### WHAT THE TASK REQUIRES
Number of lines below with the word "RESET": state it and write nothing more.

-------- INFORMATION PROVIDED

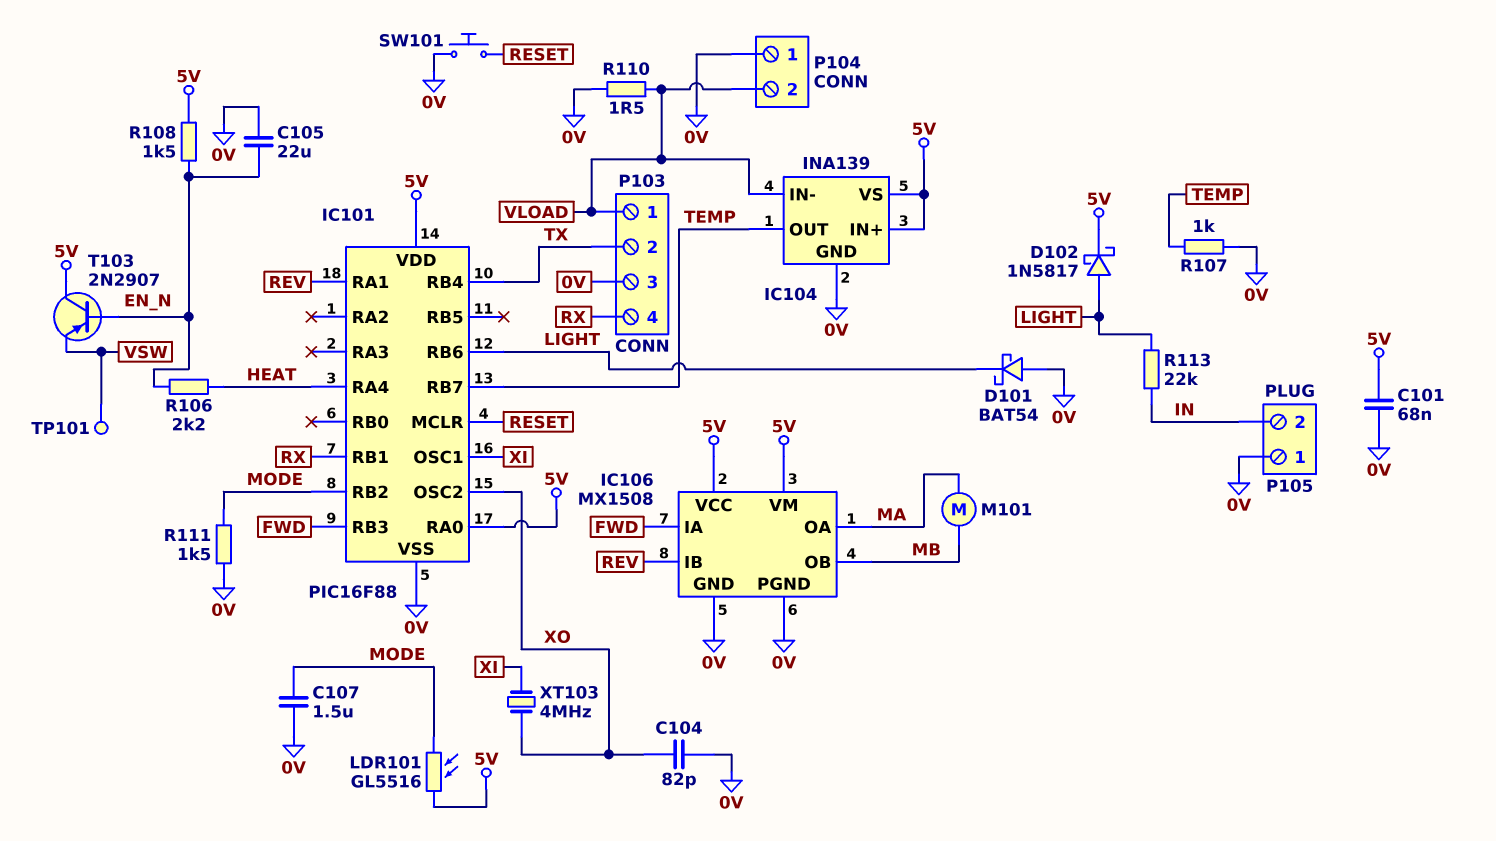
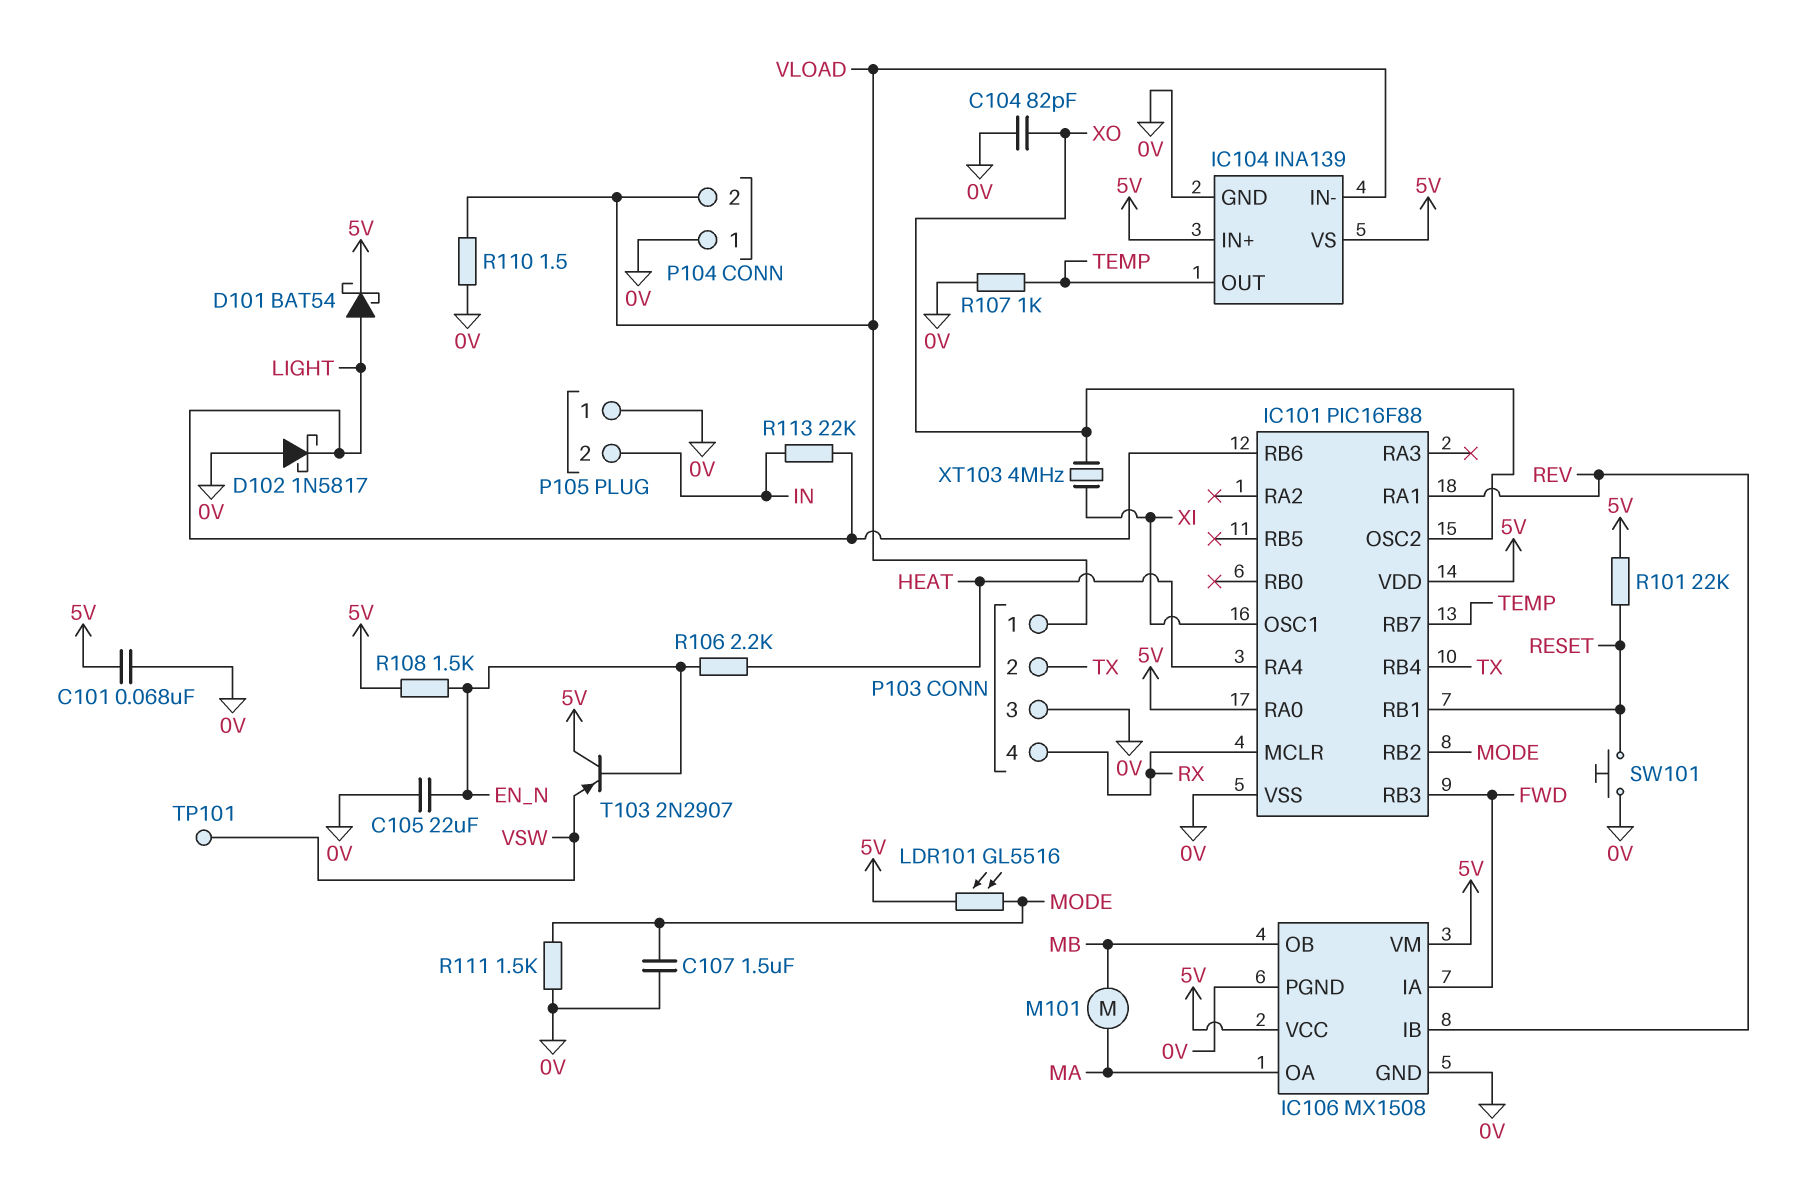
D101: schottky BAT54 (A 0V, K LIGHT) -> schottky BAT54 (A LIGHT, K 5V)
D102: schottky 1N5817 (A LIGHT, K 5V) -> schottky 1N5817 (A 0V, K LIGHT)
IC101 pin MCLR: RESET -> RX
IC101 pin RB1: RX -> RESET
R101: none -> 22k (5V, RESET)

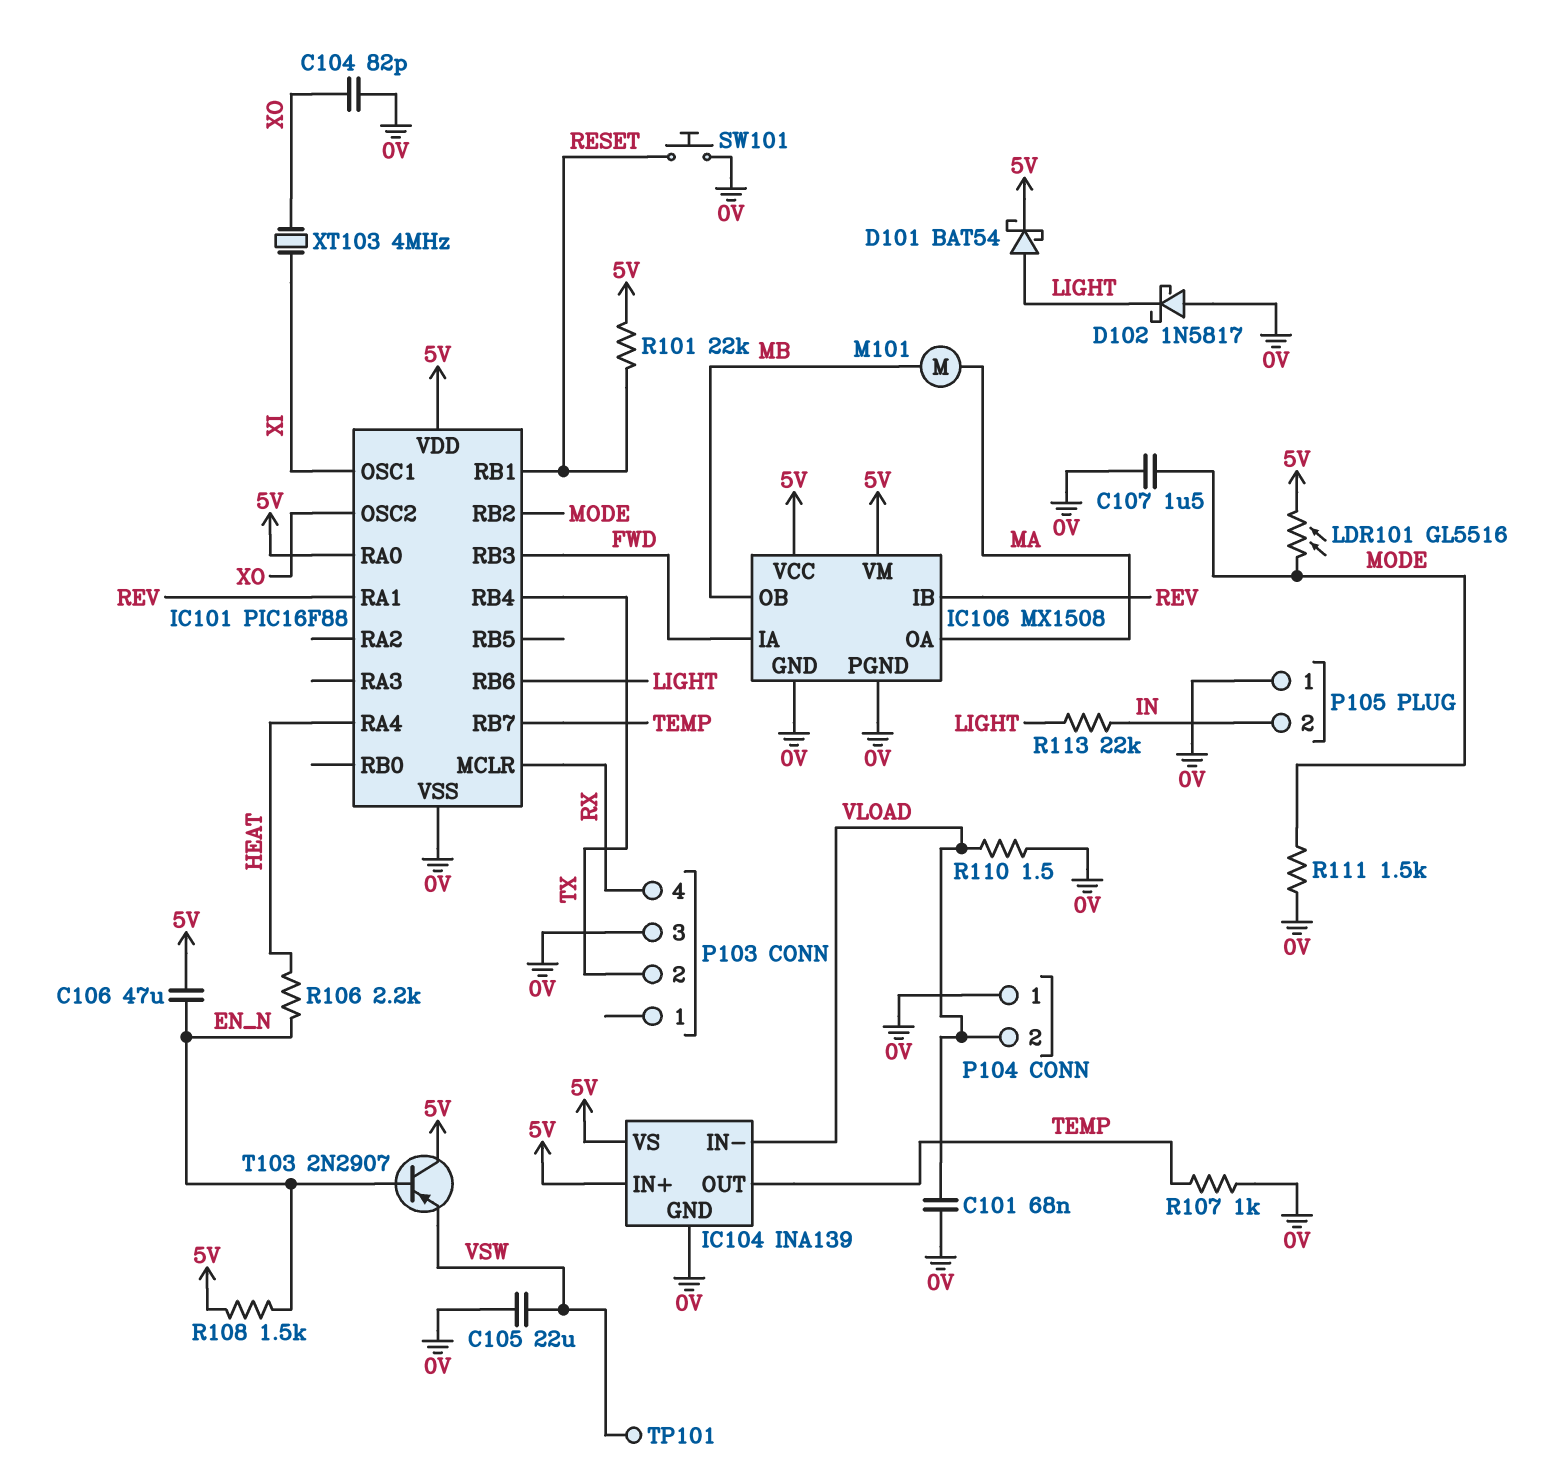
C101: 68nF (0V, 5V) -> 68nF (0V, VLOAD)
C105: 22uF (0V, EN_N) -> 22uF (0V, VSW)
C106: none -> 47uF (5V, EN_N)
P103 pin 1: VLOAD -> none

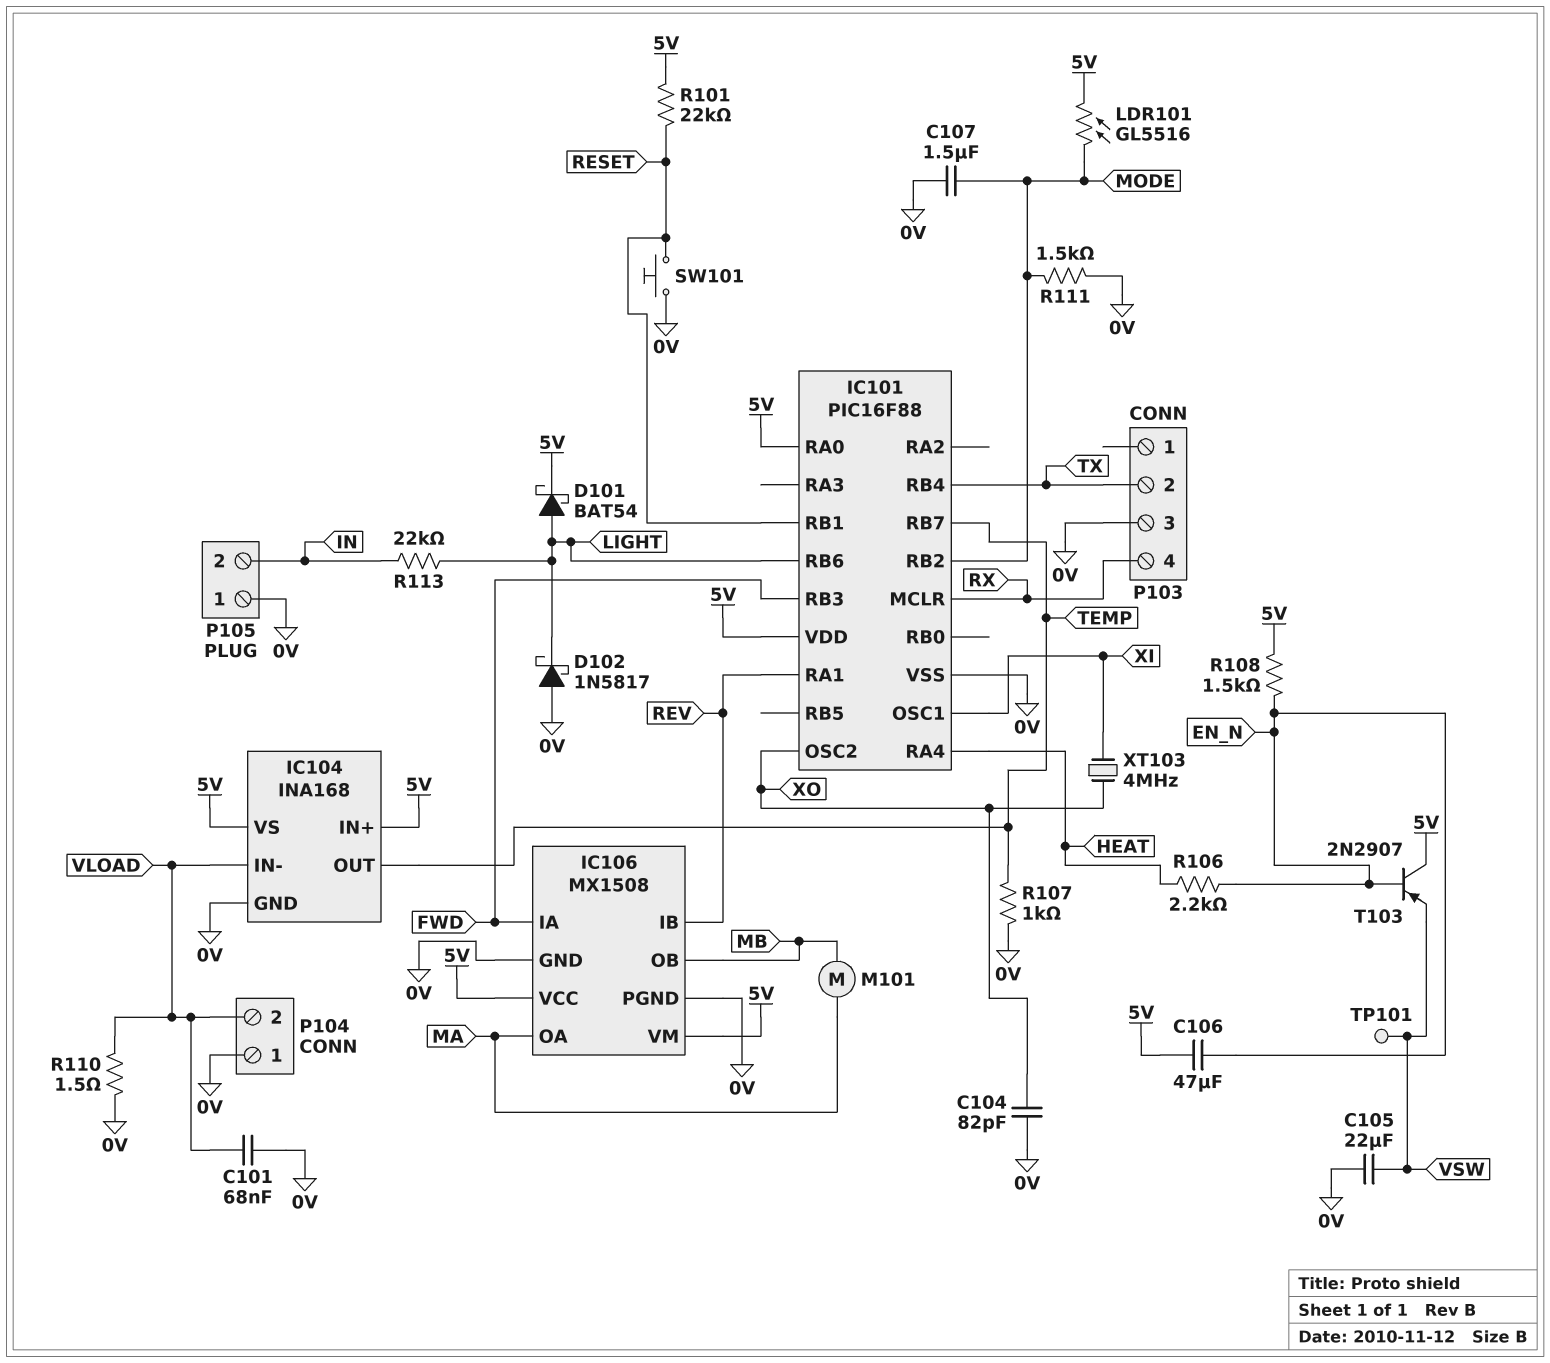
IC104: INA139 -> INA168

----------------

### FINISHED EXERCISE
3